---------- RECORDED INFORMATION
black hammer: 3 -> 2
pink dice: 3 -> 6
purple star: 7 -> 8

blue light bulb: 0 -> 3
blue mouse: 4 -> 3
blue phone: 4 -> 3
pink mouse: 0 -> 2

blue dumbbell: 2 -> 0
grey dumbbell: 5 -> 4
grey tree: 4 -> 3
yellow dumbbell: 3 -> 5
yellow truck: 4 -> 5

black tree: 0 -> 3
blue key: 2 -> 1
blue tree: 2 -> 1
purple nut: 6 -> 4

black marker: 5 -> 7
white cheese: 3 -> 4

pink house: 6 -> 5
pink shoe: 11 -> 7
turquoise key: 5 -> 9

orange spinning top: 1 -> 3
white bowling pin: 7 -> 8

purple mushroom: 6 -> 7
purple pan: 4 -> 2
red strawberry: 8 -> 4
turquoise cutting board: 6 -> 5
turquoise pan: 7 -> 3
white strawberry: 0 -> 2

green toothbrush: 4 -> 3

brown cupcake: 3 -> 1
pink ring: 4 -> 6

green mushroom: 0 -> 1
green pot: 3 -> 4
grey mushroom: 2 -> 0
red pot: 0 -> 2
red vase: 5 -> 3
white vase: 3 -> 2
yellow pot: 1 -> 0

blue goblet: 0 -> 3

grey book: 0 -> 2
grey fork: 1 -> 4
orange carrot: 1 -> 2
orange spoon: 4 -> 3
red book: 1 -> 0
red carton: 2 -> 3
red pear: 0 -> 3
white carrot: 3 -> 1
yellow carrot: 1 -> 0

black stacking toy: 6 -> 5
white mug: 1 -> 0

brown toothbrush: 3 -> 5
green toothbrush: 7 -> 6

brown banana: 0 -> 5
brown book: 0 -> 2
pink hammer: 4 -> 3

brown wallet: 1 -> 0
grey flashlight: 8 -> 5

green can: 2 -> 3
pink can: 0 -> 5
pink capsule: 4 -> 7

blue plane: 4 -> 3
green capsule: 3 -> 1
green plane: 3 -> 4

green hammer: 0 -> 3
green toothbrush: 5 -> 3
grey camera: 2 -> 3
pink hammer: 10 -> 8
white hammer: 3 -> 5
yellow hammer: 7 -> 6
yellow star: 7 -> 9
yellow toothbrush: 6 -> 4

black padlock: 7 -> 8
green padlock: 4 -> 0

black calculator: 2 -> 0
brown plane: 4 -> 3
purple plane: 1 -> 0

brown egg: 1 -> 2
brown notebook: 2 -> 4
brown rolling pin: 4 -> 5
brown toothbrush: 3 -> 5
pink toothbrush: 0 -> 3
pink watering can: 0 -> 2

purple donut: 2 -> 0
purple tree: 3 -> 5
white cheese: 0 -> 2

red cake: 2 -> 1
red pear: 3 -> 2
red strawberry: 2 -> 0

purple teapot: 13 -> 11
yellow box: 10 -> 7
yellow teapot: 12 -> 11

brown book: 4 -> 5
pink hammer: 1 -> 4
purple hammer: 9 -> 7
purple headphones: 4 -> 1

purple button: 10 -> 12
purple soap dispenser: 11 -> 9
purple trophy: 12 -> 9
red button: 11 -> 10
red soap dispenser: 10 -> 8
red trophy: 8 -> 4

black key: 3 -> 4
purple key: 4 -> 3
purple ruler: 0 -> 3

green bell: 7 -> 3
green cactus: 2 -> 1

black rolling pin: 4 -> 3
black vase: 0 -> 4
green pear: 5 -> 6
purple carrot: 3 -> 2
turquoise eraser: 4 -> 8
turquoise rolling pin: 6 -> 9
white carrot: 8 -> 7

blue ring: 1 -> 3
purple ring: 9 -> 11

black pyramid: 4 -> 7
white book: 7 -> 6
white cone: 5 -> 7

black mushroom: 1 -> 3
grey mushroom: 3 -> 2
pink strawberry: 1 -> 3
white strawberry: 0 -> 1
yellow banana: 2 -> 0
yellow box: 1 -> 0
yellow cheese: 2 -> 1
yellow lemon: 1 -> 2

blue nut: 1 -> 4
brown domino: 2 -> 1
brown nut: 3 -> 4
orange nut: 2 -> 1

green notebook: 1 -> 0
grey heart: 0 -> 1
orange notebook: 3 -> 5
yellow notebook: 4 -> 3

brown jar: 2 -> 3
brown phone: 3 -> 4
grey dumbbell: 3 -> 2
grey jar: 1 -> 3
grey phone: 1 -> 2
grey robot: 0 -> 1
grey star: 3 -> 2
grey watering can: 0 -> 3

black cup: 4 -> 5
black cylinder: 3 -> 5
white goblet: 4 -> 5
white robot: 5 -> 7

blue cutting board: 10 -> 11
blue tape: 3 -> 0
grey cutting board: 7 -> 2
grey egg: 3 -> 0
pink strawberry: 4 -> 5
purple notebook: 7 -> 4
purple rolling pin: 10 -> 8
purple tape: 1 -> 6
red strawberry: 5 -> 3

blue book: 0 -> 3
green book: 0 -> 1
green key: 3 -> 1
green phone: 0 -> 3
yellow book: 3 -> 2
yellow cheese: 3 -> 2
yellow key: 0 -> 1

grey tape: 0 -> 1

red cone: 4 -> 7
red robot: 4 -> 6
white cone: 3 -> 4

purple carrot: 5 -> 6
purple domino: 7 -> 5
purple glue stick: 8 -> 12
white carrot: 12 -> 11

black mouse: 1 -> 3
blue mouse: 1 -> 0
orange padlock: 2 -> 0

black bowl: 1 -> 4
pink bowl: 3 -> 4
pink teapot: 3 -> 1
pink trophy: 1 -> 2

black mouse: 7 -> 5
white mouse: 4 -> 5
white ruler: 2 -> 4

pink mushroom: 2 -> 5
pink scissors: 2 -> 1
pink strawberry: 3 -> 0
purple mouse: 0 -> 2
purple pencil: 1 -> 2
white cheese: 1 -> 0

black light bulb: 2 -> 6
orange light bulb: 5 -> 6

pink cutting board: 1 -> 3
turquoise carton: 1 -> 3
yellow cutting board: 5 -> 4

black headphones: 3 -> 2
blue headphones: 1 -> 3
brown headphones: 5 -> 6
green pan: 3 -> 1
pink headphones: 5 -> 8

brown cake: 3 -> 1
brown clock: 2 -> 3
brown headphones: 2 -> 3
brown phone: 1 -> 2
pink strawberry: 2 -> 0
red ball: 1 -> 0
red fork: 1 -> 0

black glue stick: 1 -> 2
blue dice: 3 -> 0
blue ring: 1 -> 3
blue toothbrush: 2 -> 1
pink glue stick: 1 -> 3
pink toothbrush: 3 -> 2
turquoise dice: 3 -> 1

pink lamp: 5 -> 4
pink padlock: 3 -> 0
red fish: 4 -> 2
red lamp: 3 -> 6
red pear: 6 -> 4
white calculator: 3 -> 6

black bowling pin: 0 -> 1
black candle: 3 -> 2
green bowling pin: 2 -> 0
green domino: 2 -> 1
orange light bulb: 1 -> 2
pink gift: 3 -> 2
--------------------
— WHAT IS REQUIRED —
What are the lines, exactly as written above, from the line with "white vase: 3 -> 2" to the line with "yellow box: 10 -> 7", both included? Output only those.

— ANSWER TO THE PROBLEM —
white vase: 3 -> 2
yellow pot: 1 -> 0

blue goblet: 0 -> 3

grey book: 0 -> 2
grey fork: 1 -> 4
orange carrot: 1 -> 2
orange spoon: 4 -> 3
red book: 1 -> 0
red carton: 2 -> 3
red pear: 0 -> 3
white carrot: 3 -> 1
yellow carrot: 1 -> 0

black stacking toy: 6 -> 5
white mug: 1 -> 0

brown toothbrush: 3 -> 5
green toothbrush: 7 -> 6

brown banana: 0 -> 5
brown book: 0 -> 2
pink hammer: 4 -> 3

brown wallet: 1 -> 0
grey flashlight: 8 -> 5

green can: 2 -> 3
pink can: 0 -> 5
pink capsule: 4 -> 7

blue plane: 4 -> 3
green capsule: 3 -> 1
green plane: 3 -> 4

green hammer: 0 -> 3
green toothbrush: 5 -> 3
grey camera: 2 -> 3
pink hammer: 10 -> 8
white hammer: 3 -> 5
yellow hammer: 7 -> 6
yellow star: 7 -> 9
yellow toothbrush: 6 -> 4

black padlock: 7 -> 8
green padlock: 4 -> 0

black calculator: 2 -> 0
brown plane: 4 -> 3
purple plane: 1 -> 0

brown egg: 1 -> 2
brown notebook: 2 -> 4
brown rolling pin: 4 -> 5
brown toothbrush: 3 -> 5
pink toothbrush: 0 -> 3
pink watering can: 0 -> 2

purple donut: 2 -> 0
purple tree: 3 -> 5
white cheese: 0 -> 2

red cake: 2 -> 1
red pear: 3 -> 2
red strawberry: 2 -> 0

purple teapot: 13 -> 11
yellow box: 10 -> 7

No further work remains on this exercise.